Object change listings:
⁂

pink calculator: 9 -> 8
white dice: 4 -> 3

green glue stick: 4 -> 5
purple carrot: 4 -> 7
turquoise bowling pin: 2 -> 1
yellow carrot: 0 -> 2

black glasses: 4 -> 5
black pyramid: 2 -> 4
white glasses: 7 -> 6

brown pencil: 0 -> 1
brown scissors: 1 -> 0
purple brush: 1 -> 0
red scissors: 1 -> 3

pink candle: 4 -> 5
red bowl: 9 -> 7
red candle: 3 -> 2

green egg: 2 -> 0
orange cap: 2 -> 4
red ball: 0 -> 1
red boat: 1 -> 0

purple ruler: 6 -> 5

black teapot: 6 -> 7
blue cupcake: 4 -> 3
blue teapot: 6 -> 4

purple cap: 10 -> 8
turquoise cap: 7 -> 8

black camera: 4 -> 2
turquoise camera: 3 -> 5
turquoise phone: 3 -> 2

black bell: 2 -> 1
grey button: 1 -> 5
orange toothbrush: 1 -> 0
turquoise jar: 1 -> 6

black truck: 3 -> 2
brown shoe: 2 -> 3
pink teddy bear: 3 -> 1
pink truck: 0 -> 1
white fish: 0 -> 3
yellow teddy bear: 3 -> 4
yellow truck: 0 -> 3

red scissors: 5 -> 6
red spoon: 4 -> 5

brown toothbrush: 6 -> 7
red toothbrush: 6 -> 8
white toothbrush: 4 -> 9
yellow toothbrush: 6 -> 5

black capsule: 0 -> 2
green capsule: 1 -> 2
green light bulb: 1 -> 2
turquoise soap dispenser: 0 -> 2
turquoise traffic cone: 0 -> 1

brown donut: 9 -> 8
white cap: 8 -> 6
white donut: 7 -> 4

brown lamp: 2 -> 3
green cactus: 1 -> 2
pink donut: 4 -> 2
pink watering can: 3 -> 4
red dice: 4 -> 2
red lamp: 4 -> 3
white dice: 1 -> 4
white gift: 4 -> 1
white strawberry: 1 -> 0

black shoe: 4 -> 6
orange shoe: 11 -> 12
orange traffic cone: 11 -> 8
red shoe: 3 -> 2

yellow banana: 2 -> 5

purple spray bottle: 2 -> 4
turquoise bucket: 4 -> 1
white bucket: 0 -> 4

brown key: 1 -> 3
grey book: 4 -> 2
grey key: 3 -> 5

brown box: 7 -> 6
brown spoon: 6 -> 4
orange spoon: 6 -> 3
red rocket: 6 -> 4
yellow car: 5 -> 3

⁂

■ **WHAT TO WORK ON**: The word "traffic" may appear on some lines of these records; state how many such lines there are, and nothing else.

■ **TASK OUTPUT**: 2